* **Task requirements**
Please write out every record exactly, but keep any images out of it.

(Image sequences with shape edits)
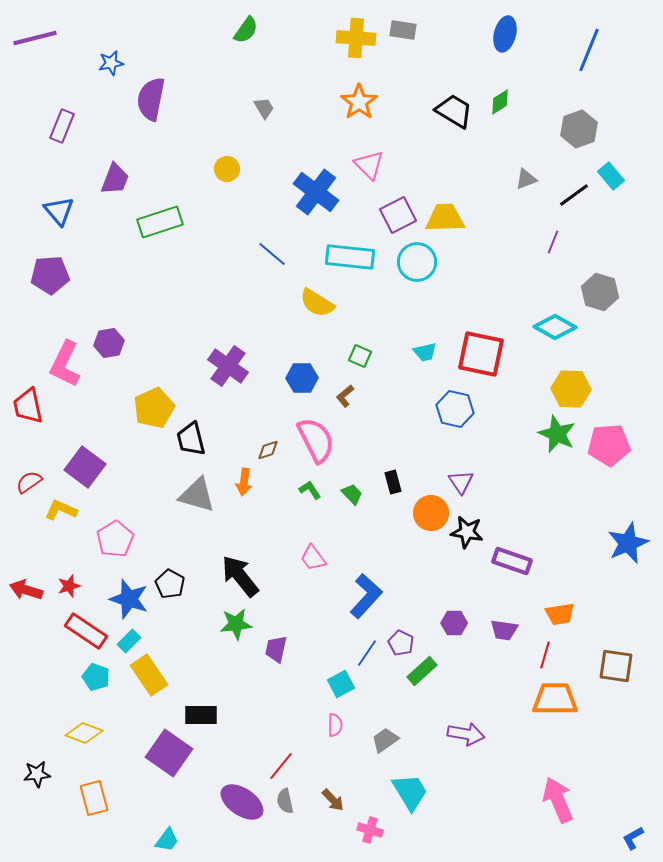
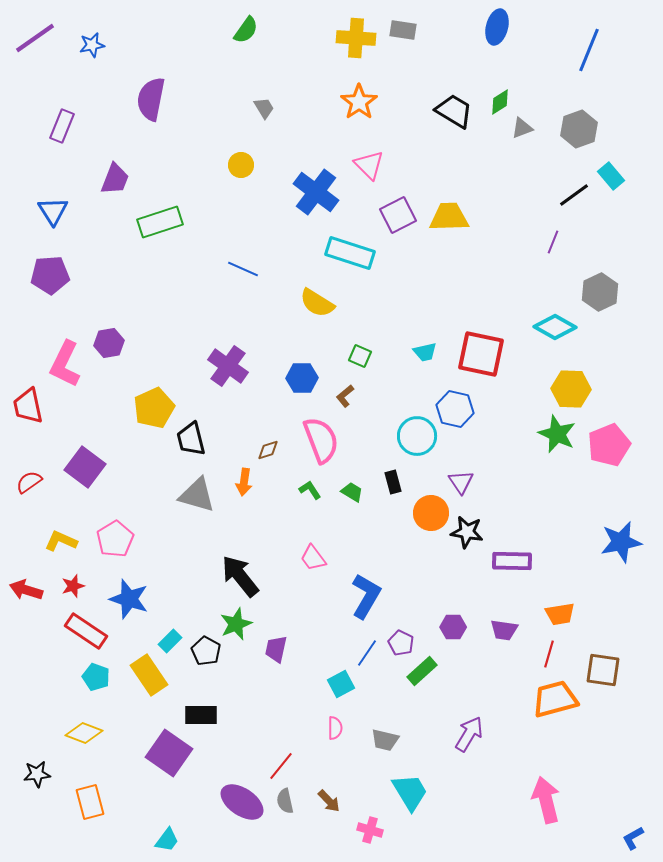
blue ellipse at (505, 34): moved 8 px left, 7 px up
purple line at (35, 38): rotated 21 degrees counterclockwise
blue star at (111, 63): moved 19 px left, 18 px up
yellow circle at (227, 169): moved 14 px right, 4 px up
gray triangle at (526, 179): moved 4 px left, 51 px up
blue triangle at (59, 211): moved 6 px left; rotated 8 degrees clockwise
yellow trapezoid at (445, 218): moved 4 px right, 1 px up
blue line at (272, 254): moved 29 px left, 15 px down; rotated 16 degrees counterclockwise
cyan rectangle at (350, 257): moved 4 px up; rotated 12 degrees clockwise
cyan circle at (417, 262): moved 174 px down
gray hexagon at (600, 292): rotated 18 degrees clockwise
pink semicircle at (316, 440): moved 5 px right; rotated 6 degrees clockwise
pink pentagon at (609, 445): rotated 18 degrees counterclockwise
green trapezoid at (352, 494): moved 2 px up; rotated 15 degrees counterclockwise
yellow L-shape at (61, 510): moved 31 px down
blue star at (628, 543): moved 7 px left, 1 px up; rotated 12 degrees clockwise
purple rectangle at (512, 561): rotated 18 degrees counterclockwise
black pentagon at (170, 584): moved 36 px right, 67 px down
red star at (69, 586): moved 4 px right
blue L-shape at (366, 596): rotated 12 degrees counterclockwise
purple hexagon at (454, 623): moved 1 px left, 4 px down
green star at (236, 624): rotated 16 degrees counterclockwise
cyan rectangle at (129, 641): moved 41 px right
red line at (545, 655): moved 4 px right, 1 px up
brown square at (616, 666): moved 13 px left, 4 px down
orange trapezoid at (555, 699): rotated 15 degrees counterclockwise
pink semicircle at (335, 725): moved 3 px down
purple arrow at (466, 734): moved 3 px right; rotated 69 degrees counterclockwise
gray trapezoid at (385, 740): rotated 132 degrees counterclockwise
orange rectangle at (94, 798): moved 4 px left, 4 px down
brown arrow at (333, 800): moved 4 px left, 1 px down
pink arrow at (558, 800): moved 12 px left; rotated 9 degrees clockwise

* **Solution to the problem**
blue ellipse at (505, 34): moved 8 px left, 7 px up
purple line at (35, 38): rotated 21 degrees counterclockwise
blue star at (111, 63): moved 19 px left, 18 px up
yellow circle at (227, 169): moved 14 px right, 4 px up
gray triangle at (526, 179): moved 4 px left, 51 px up
blue triangle at (59, 211): moved 6 px left; rotated 8 degrees clockwise
yellow trapezoid at (445, 218): moved 4 px right, 1 px up
blue line at (272, 254): moved 29 px left, 15 px down; rotated 16 degrees counterclockwise
cyan rectangle at (350, 257): moved 4 px up; rotated 12 degrees clockwise
cyan circle at (417, 262): moved 174 px down
gray hexagon at (600, 292): rotated 18 degrees clockwise
pink semicircle at (316, 440): moved 5 px right; rotated 6 degrees clockwise
pink pentagon at (609, 445): rotated 18 degrees counterclockwise
green trapezoid at (352, 494): moved 2 px up; rotated 15 degrees counterclockwise
yellow L-shape at (61, 510): moved 31 px down
blue star at (628, 543): moved 7 px left, 1 px up; rotated 12 degrees clockwise
purple rectangle at (512, 561): rotated 18 degrees counterclockwise
black pentagon at (170, 584): moved 36 px right, 67 px down
red star at (69, 586): moved 4 px right
blue L-shape at (366, 596): rotated 12 degrees counterclockwise
purple hexagon at (454, 623): moved 1 px left, 4 px down
green star at (236, 624): rotated 16 degrees counterclockwise
cyan rectangle at (129, 641): moved 41 px right
red line at (545, 655): moved 4 px right, 1 px up
brown square at (616, 666): moved 13 px left, 4 px down
orange trapezoid at (555, 699): rotated 15 degrees counterclockwise
pink semicircle at (335, 725): moved 3 px down
purple arrow at (466, 734): moved 3 px right; rotated 69 degrees counterclockwise
gray trapezoid at (385, 740): rotated 132 degrees counterclockwise
orange rectangle at (94, 798): moved 4 px left, 4 px down
brown arrow at (333, 800): moved 4 px left, 1 px down
pink arrow at (558, 800): moved 12 px left; rotated 9 degrees clockwise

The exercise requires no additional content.